### Goal of the exercise
Return every line of the data below exactly, but do not include the images.

### Available data
"""

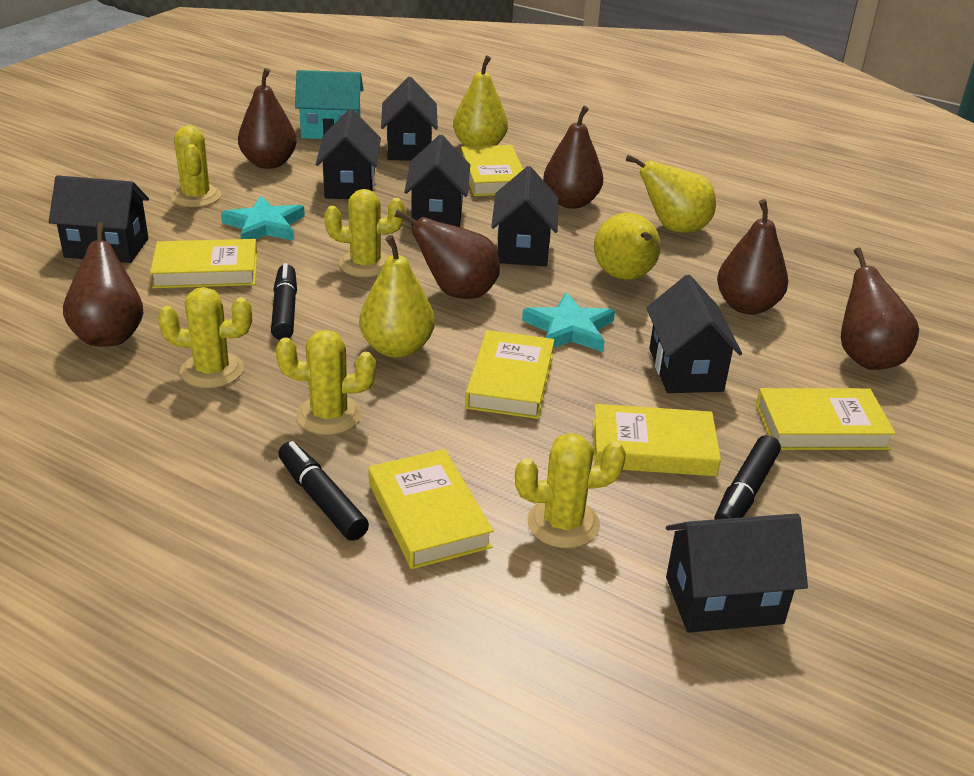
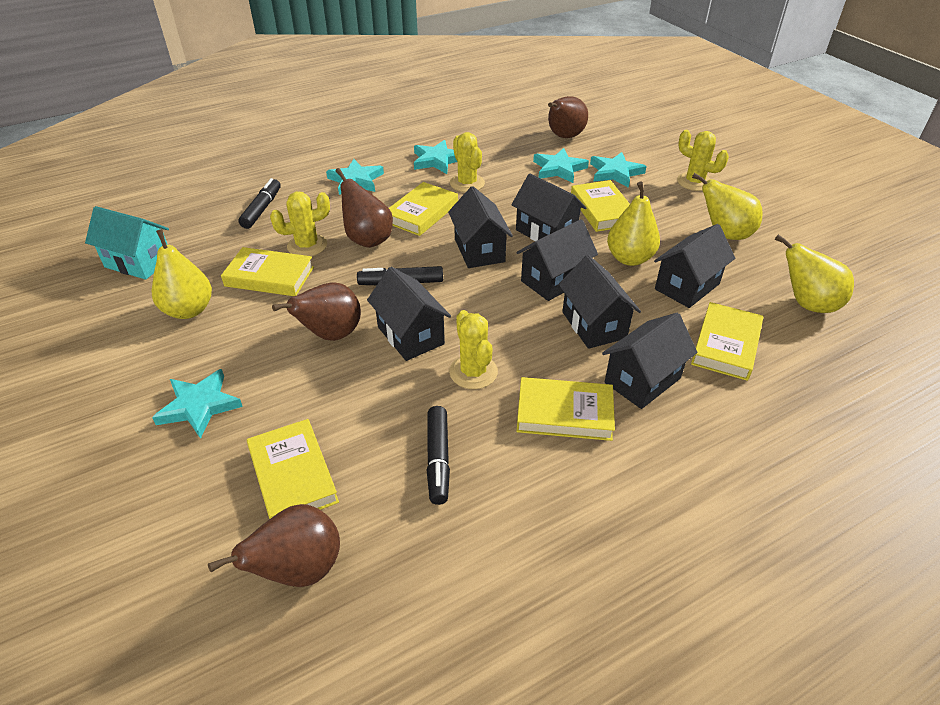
brown pear: 6 -> 4
turquoise star: 2 -> 5
yellow cactus: 5 -> 4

"""

### Response area
brown pear: 6 -> 4
turquoise star: 2 -> 5
yellow cactus: 5 -> 4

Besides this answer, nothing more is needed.